■ **Instructions for the task**: Write the following entries out again exactly, skipping each image.

┌──

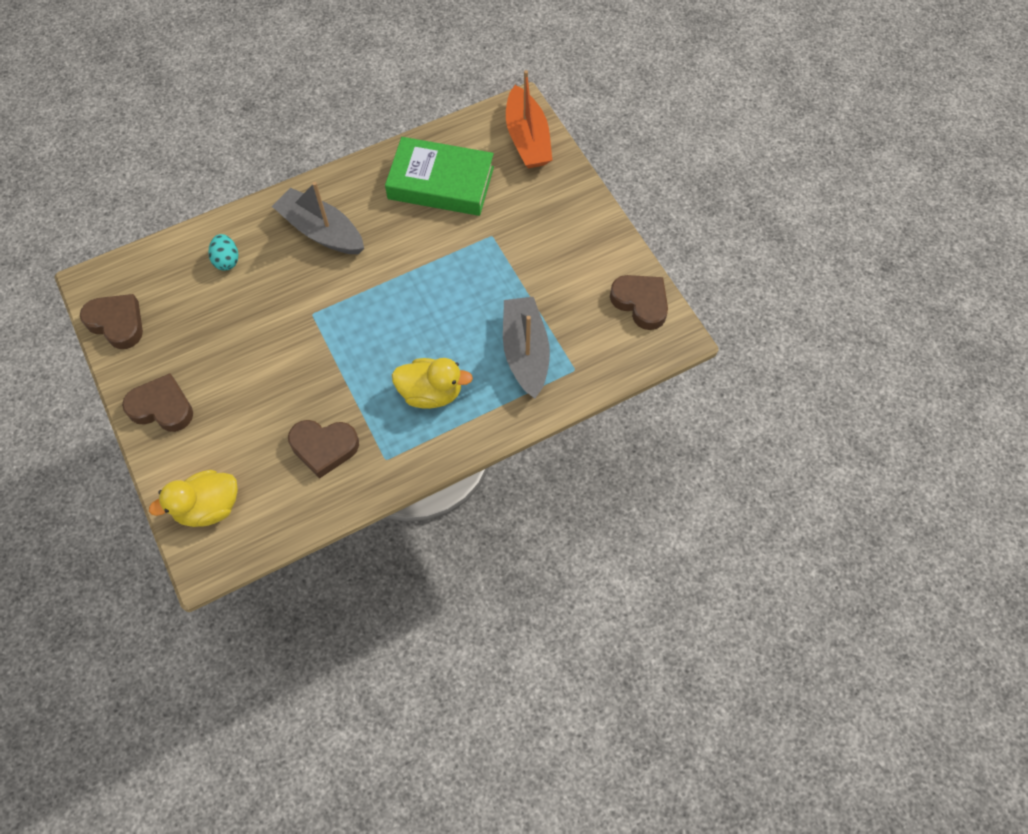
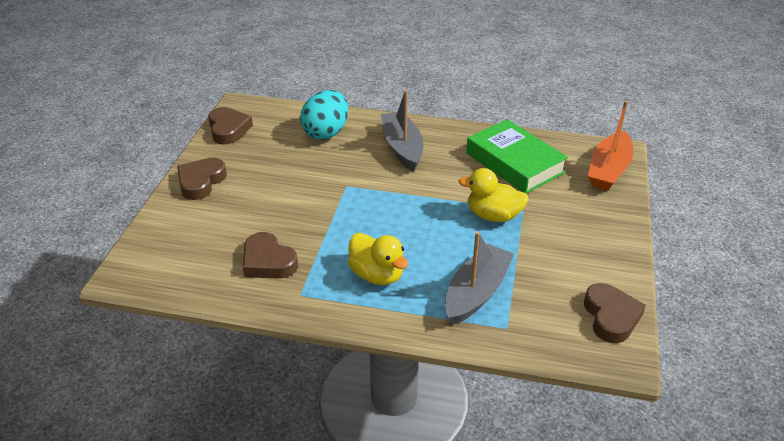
camera: 40 degrees right, 25 degrees down
(162, 407) = (201, 182): brown heart -> brown heart turned 120 degrees counterclockwise
(208, 507) = (161, 248): yellow duck -> yellow duck (493, 215)
(227, 260) = (326, 132): turquoise egg -> turquoise egg, size x1.89

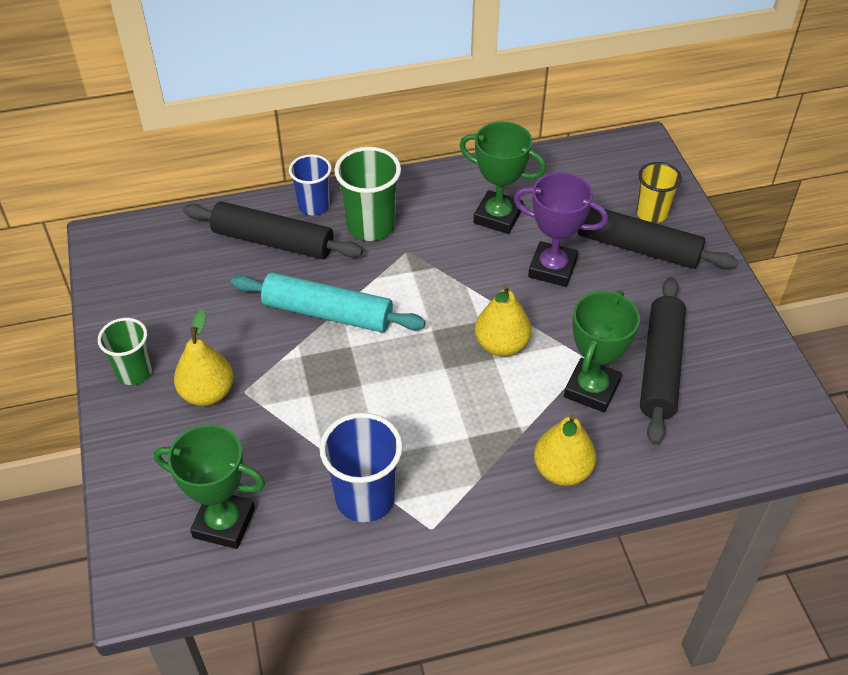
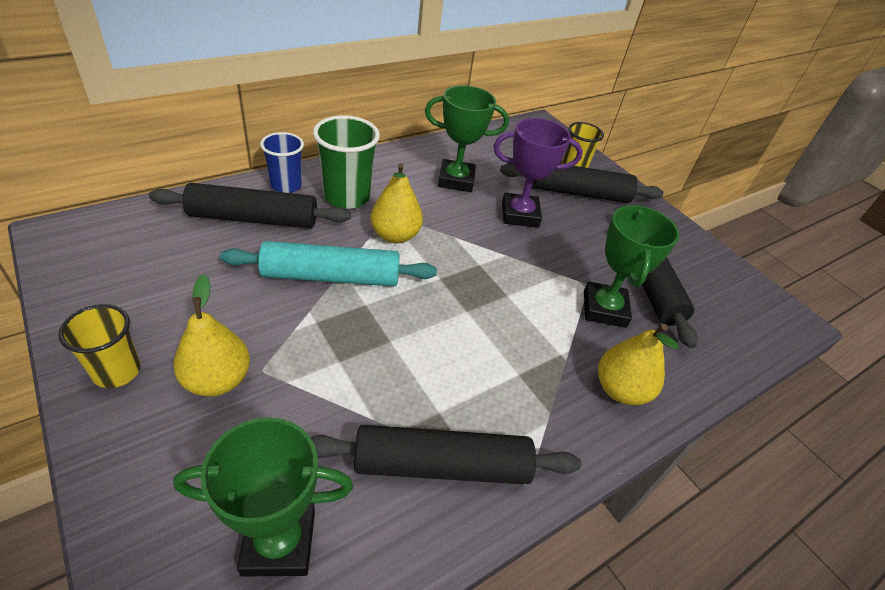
camera: 25 degrees left, 5 degrees down
(134, 372) = (117, 371): green cup -> yellow cup
(365, 498) = (441, 465): blue cup -> black rolling pin
(501, 345) = (508, 282): yellow pear -> yellow pear (395, 235)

└──

■ **Expected output**:
camera: 40 degrees right, 25 degrees down
(162, 407) = (201, 182): brown heart -> brown heart turned 120 degrees counterclockwise
(208, 507) = (161, 248): yellow duck -> yellow duck (493, 215)
(227, 260) = (326, 132): turquoise egg -> turquoise egg, size x1.89

camera: 25 degrees left, 5 degrees down
(134, 372) = (117, 371): green cup -> yellow cup
(365, 498) = (441, 465): blue cup -> black rolling pin
(501, 345) = (508, 282): yellow pear -> yellow pear (395, 235)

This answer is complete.